--- START ---

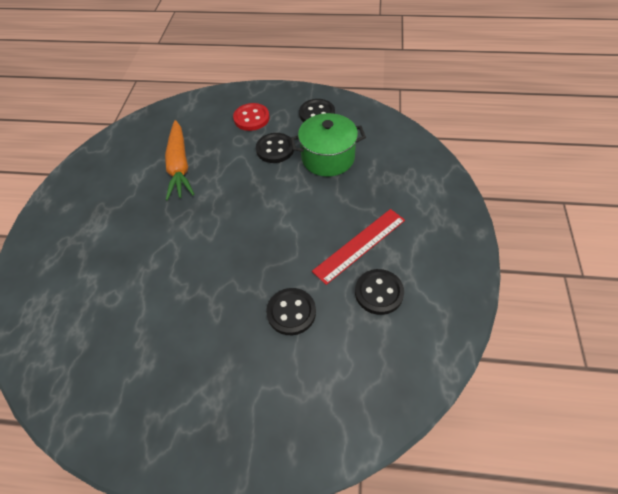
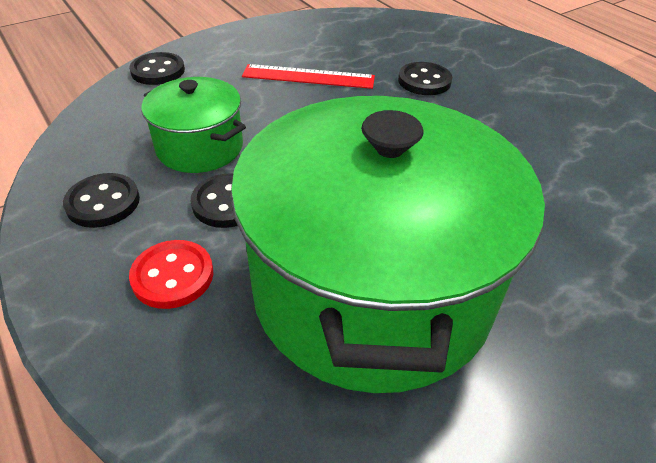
camera: 135 degrees left, 10 degrees down
(179, 166) = (372, 289): orange carrot -> green pot
(379, 292) = (344, 52): black button -> black button (158, 71)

--- END ---

ABOUT THIS EXERCISE
Respond with an exact reproduction of the lines running from the one that contains "(179, 166) = (372, 289): orange" through the end of the material.

ANSWER AREA
(179, 166) = (372, 289): orange carrot -> green pot
(379, 292) = (344, 52): black button -> black button (158, 71)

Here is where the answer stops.